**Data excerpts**
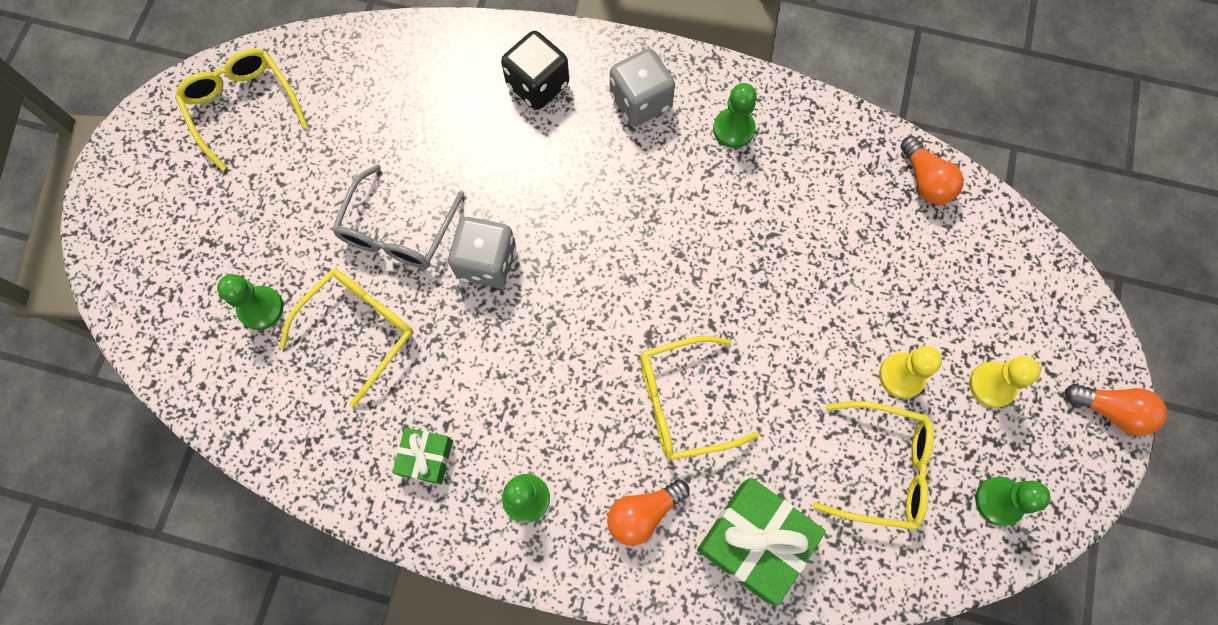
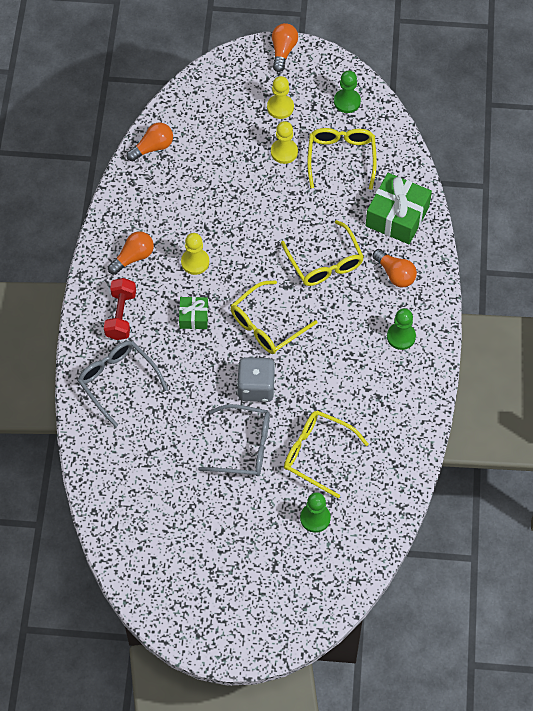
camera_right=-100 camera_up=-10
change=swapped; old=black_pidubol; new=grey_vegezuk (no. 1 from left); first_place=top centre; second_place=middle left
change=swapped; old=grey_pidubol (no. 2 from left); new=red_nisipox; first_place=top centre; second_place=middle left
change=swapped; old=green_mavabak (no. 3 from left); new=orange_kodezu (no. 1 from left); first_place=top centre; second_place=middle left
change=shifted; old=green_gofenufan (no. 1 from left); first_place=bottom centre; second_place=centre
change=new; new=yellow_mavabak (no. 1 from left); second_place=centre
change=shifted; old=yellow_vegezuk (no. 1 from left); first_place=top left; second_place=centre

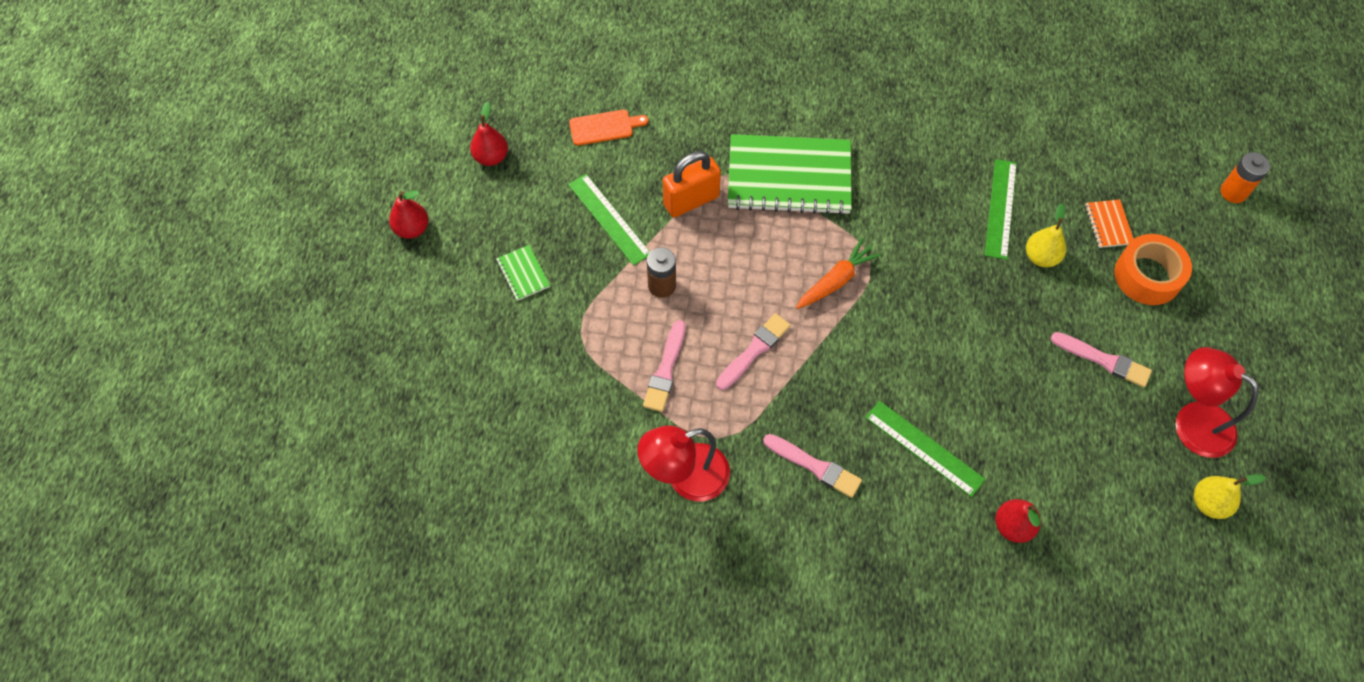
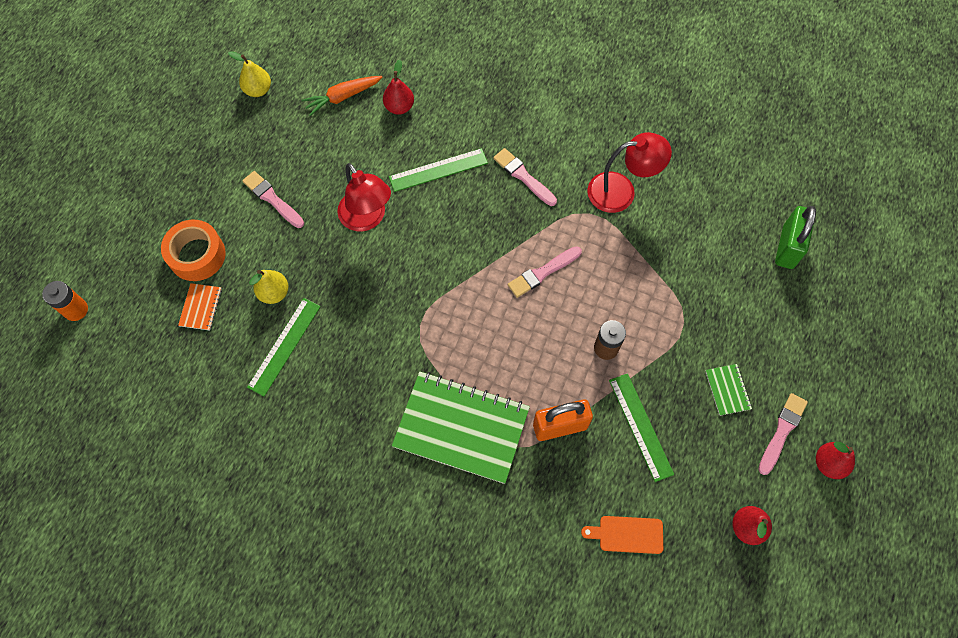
camera_right=-165 camera_up=5
change=shifted; old=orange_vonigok; first_place=centre; second_place=top centre
change=shifted; old=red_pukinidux (no. 2 from left in the first image); new=red_pukinidux (no. 1 from left); first_place=middle right; second_place=top centre
change=rotated; old=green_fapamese (no. 2 from left); first_place=middle right; second_place=top centre; degrees=-75
change=shifted; old=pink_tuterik (no. 1 from left in the first image); new=pink_tuterik (no. 4 from left); first_place=centre; second_place=bottom right
change=new; new=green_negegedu; second_place=middle right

**WORK ITEM**
Although the records contain pictures, transcribe only their text, exactly as written.

**WRITTEN REPLY**
camera_right=-100 camera_up=-10
change=swapped; old=black_pidubol; new=grey_vegezuk (no. 1 from left); first_place=top centre; second_place=middle left
change=swapped; old=grey_pidubol (no. 2 from left); new=red_nisipox; first_place=top centre; second_place=middle left
change=swapped; old=green_mavabak (no. 3 from left); new=orange_kodezu (no. 1 from left); first_place=top centre; second_place=middle left
change=shifted; old=green_gofenufan (no. 1 from left); first_place=bottom centre; second_place=centre
change=new; new=yellow_mavabak (no. 1 from left); second_place=centre
change=shifted; old=yellow_vegezuk (no. 1 from left); first_place=top left; second_place=centre

camera_right=-165 camera_up=5
change=shifted; old=orange_vonigok; first_place=centre; second_place=top centre
change=shifted; old=red_pukinidux (no. 2 from left in the first image); new=red_pukinidux (no. 1 from left); first_place=middle right; second_place=top centre
change=rotated; old=green_fapamese (no. 2 from left); first_place=middle right; second_place=top centre; degrees=-75
change=shifted; old=pink_tuterik (no. 1 from left in the first image); new=pink_tuterik (no. 4 from left); first_place=centre; second_place=bottom right
change=new; new=green_negegedu; second_place=middle right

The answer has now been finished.